* EXERCISE *
Return all of the data exactly as given.

* DATA LISTING *
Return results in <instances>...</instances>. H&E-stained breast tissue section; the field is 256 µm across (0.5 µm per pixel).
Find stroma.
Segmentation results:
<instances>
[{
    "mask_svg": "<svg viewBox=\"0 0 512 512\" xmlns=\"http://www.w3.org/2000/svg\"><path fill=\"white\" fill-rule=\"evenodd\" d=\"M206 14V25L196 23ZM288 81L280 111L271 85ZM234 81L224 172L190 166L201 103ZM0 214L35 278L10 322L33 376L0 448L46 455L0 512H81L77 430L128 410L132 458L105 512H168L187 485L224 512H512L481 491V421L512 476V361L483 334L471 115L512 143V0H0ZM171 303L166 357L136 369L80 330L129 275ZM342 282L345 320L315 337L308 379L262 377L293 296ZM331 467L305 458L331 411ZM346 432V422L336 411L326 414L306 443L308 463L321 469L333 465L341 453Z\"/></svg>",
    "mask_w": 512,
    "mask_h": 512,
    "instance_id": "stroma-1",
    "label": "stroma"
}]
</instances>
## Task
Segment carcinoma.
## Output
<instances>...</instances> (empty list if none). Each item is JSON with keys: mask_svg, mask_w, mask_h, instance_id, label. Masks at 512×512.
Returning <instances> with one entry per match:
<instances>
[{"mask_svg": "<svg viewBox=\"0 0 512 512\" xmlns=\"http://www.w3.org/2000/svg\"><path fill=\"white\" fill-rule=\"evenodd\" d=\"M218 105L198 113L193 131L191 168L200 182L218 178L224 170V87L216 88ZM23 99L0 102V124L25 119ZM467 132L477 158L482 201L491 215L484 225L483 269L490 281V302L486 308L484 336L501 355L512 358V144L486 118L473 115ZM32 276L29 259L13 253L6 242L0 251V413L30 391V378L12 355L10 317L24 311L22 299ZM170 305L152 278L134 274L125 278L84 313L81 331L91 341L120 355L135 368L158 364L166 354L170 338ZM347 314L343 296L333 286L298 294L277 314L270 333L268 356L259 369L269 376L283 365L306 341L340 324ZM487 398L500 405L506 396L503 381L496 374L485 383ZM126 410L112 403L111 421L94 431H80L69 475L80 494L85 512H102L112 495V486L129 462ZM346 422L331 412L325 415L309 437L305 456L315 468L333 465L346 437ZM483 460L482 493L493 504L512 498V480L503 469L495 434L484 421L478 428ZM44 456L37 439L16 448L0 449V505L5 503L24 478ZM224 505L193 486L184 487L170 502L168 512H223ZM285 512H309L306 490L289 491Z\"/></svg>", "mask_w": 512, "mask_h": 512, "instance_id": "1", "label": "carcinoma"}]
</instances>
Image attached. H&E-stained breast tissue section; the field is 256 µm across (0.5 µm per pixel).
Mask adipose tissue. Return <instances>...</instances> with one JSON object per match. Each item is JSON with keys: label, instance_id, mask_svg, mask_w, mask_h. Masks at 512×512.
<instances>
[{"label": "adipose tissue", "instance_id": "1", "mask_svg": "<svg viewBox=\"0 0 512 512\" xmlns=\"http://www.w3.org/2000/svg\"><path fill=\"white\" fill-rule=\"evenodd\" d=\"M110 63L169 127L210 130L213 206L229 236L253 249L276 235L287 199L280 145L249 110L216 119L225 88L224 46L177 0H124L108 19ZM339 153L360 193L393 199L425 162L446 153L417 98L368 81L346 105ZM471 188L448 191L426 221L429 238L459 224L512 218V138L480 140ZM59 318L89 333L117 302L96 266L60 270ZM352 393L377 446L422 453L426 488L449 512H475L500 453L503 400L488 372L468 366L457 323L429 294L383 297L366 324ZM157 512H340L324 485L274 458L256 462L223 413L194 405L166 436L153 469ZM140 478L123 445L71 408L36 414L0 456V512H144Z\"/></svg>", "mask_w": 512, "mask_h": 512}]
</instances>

* REPLY *
Return results in <instances>...</instances>. H&E-stained breast tissue section; the field is 256 µm across (0.5 µm per pixel).
Find stroma.
Segmentation results:
<instances>
[{
    "mask_svg": "<svg viewBox=\"0 0 512 512\" xmlns=\"http://www.w3.org/2000/svg\"><path fill=\"white\" fill-rule=\"evenodd\" d=\"M206 14V25L196 23ZM288 81L280 111L271 85ZM234 81L224 172L190 166L201 103ZM0 214L35 278L10 322L33 376L0 448L46 455L0 512H81L77 430L128 410L132 458L105 512H168L187 485L224 512H512L481 491V421L512 476V361L483 334L471 115L512 143V0H0ZM171 303L166 357L136 369L80 330L129 275ZM342 282L345 320L315 337L308 379L262 377L293 296ZM331 467L305 458L331 411ZM346 432V422L336 411L326 414L306 443L308 463L321 469L333 465L341 453Z\"/></svg>",
    "mask_w": 512,
    "mask_h": 512,
    "instance_id": "stroma-1",
    "label": "stroma"
}]
</instances>
## Task
Segment carcinoma.
## Output
<instances>...</instances> (empty list if none). Each item is JSON with keys: mask_svg, mask_w, mask_h, instance_id, label. Masks at 512×512.
Returning <instances> with one entry per match:
<instances>
[{"mask_svg": "<svg viewBox=\"0 0 512 512\" xmlns=\"http://www.w3.org/2000/svg\"><path fill=\"white\" fill-rule=\"evenodd\" d=\"M218 105L198 113L193 131L191 168L200 182L218 178L224 170V87L216 88ZM23 99L0 102V124L25 119ZM467 132L477 158L482 201L491 215L484 225L483 269L490 281V302L486 308L484 336L501 355L512 358V144L486 118L473 115ZM32 276L29 259L13 253L6 242L0 251V413L30 391V378L12 355L10 317L24 311L22 299ZM170 305L152 278L134 274L125 278L84 313L81 331L91 341L120 355L135 368L158 364L166 354L170 338ZM347 314L343 296L333 286L298 294L277 314L270 333L268 356L259 369L269 376L283 365L306 341L340 324ZM487 398L500 405L506 396L503 381L496 374L485 383ZM126 410L112 403L111 421L94 431H80L69 475L80 494L85 512H102L112 495V486L129 462ZM346 422L331 412L325 415L309 437L305 456L315 468L333 465L346 437ZM483 460L482 493L493 504L512 498V480L503 469L495 434L484 421L478 428ZM44 456L37 439L16 448L0 449V505L5 503L24 478ZM224 505L193 486L184 487L170 502L168 512H223ZM285 512H309L306 490L289 491Z\"/></svg>", "mask_w": 512, "mask_h": 512, "instance_id": "1", "label": "carcinoma"}]
</instances>
Image attached. H&E-stained breast tissue section; the field is 256 µm across (0.5 µm per pixel).
Mask adipose tissue. Return <instances>...</instances> with one JSON object per match. Each item is JSON with keys: label, instance_id, mask_svg, mask_w, mask_h. Masks at 512×512.
<instances>
[{"label": "adipose tissue", "instance_id": "1", "mask_svg": "<svg viewBox=\"0 0 512 512\" xmlns=\"http://www.w3.org/2000/svg\"><path fill=\"white\" fill-rule=\"evenodd\" d=\"M110 63L169 127L210 130L213 206L229 236L253 249L276 235L287 199L280 145L249 110L216 119L225 88L224 46L177 0H124L108 19ZM339 153L360 193L393 199L425 162L446 153L417 98L368 81L346 105ZM471 188L448 191L426 221L429 238L459 224L512 218V138L480 140ZM59 318L89 333L117 302L96 266L60 270ZM352 393L377 446L422 453L426 488L449 512H475L500 453L503 400L488 372L468 366L457 323L429 294L383 297L366 324ZM157 512H340L324 485L274 458L256 462L223 413L194 405L166 436L153 469ZM140 478L123 445L71 408L36 414L0 456V512H144Z\"/></svg>", "mask_w": 512, "mask_h": 512}]
</instances>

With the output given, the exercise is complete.